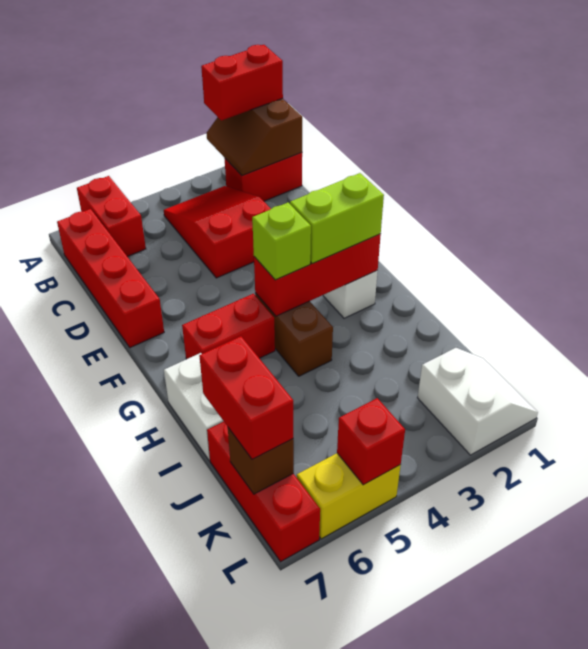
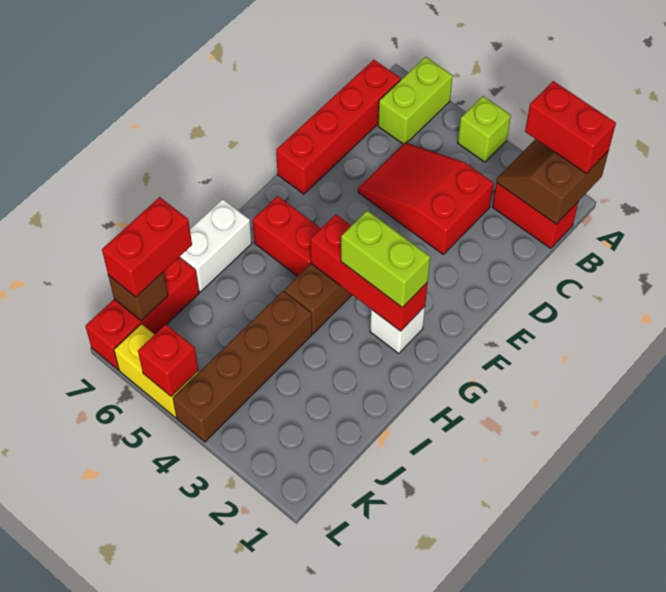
red brick A6:B6 level 1 -> lime brick A6:B6 level 1
red slope B3:D4 level 1 top D -> red slope C3:D5 level 1 top 3
lime brick G4 level 3 -> lime brick A4 level 1
none -> brown brick I4:L4 level 1
white slope K1:L2 level 1 top 2 -> none

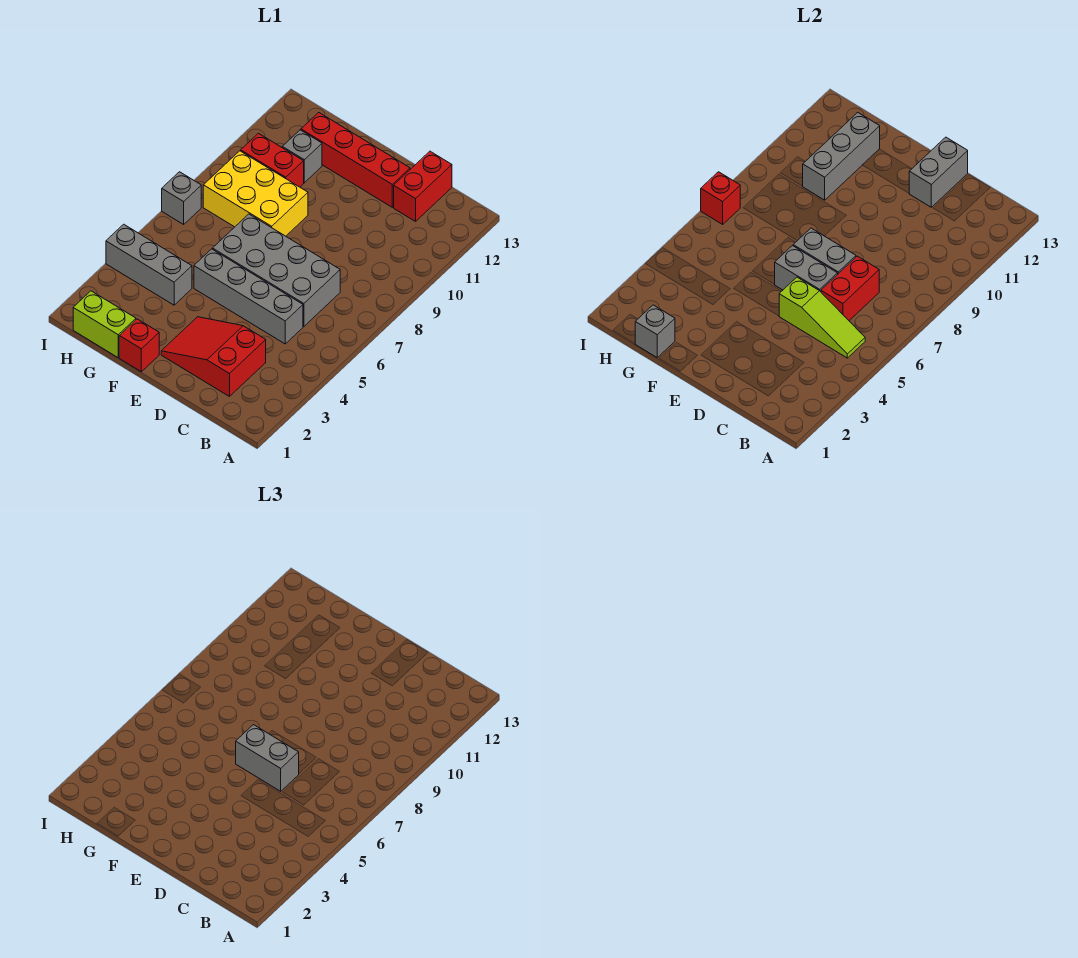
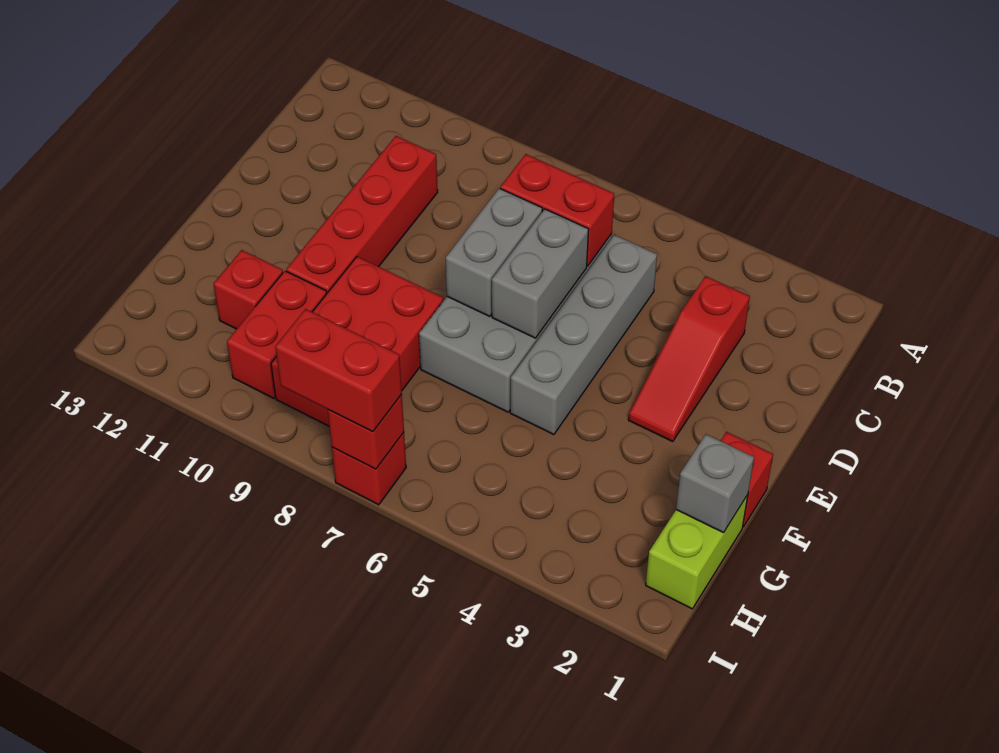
lime slope B5:D5 level 2 top D -> none
red slope C2:E3 level 1 top C -> red slope C3:E3 level 1 top C
red brick C12:C13 level 1 -> red brick I7:I8 level 3
grey brick D6:E6 level 3 -> none
red brick D12:G12 level 1 -> red brick C10:F10 level 1
grey brick D12:D13 level 2 -> none
yellow brick F8:H9 level 1 -> red brick F8:H9 level 1
grey brick G4:I4 level 1 -> none
grey brick G10:G12 level 2 -> none
grey brick G11 level 1 -> red brick G11 level 1
grey brick I7 level 1 -> red brick I7 level 1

==================================================

WHAT IS REQUIRED:
Would you give the entries above again verbatim, omitting the images they contain?

WRITTEN ANSWER:
red brick A6:B6 level 1 -> lime brick A6:B6 level 1
red slope B3:D4 level 1 top D -> red slope C3:D5 level 1 top 3
lime brick G4 level 3 -> lime brick A4 level 1
none -> brown brick I4:L4 level 1
white slope K1:L2 level 1 top 2 -> none

lime slope B5:D5 level 2 top D -> none
red slope C2:E3 level 1 top C -> red slope C3:E3 level 1 top C
red brick C12:C13 level 1 -> red brick I7:I8 level 3
grey brick D6:E6 level 3 -> none
red brick D12:G12 level 1 -> red brick C10:F10 level 1
grey brick D12:D13 level 2 -> none
yellow brick F8:H9 level 1 -> red brick F8:H9 level 1
grey brick G4:I4 level 1 -> none
grey brick G10:G12 level 2 -> none
grey brick G11 level 1 -> red brick G11 level 1
grey brick I7 level 1 -> red brick I7 level 1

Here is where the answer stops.